> _Assigned task_
With the line containing "old: brown capsule" as the starting point, write out each line exactly through the final line of the listing, both ends included.

> _Data to use_
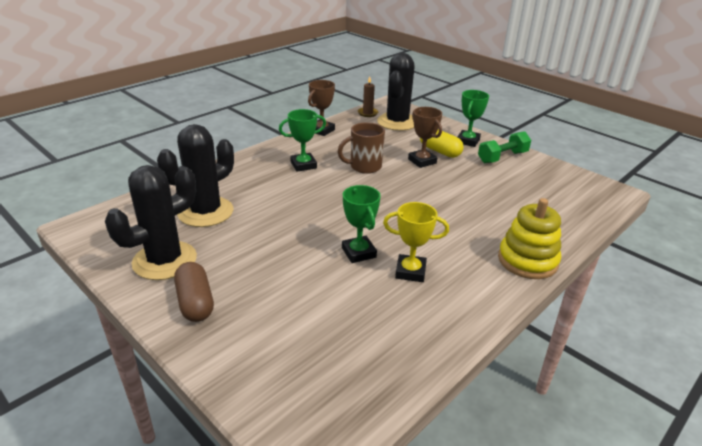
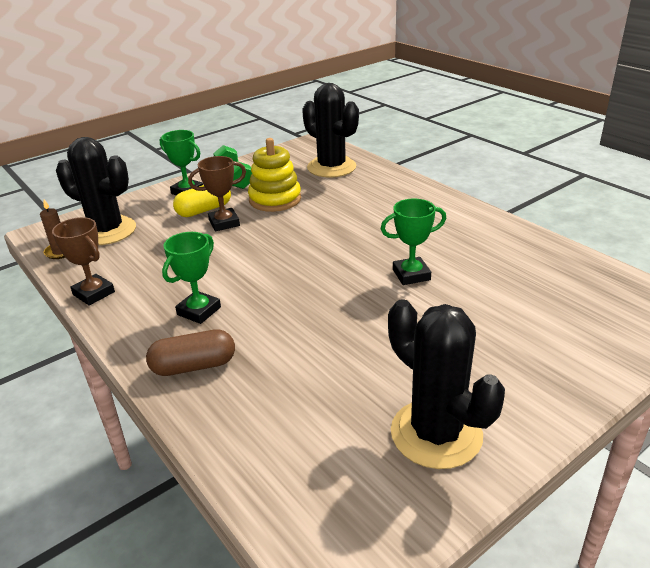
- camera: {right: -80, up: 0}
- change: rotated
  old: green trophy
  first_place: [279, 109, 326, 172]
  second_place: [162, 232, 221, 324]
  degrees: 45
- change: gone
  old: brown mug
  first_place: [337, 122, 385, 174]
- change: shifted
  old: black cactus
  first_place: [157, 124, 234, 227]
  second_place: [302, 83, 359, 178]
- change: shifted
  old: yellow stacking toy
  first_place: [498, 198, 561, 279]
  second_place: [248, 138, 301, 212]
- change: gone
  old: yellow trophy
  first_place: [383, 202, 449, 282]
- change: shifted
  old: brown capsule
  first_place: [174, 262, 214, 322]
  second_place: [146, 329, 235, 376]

> _Answer area_
  old: brown capsule
  first_place: [174, 262, 214, 322]
  second_place: [146, 329, 235, 376]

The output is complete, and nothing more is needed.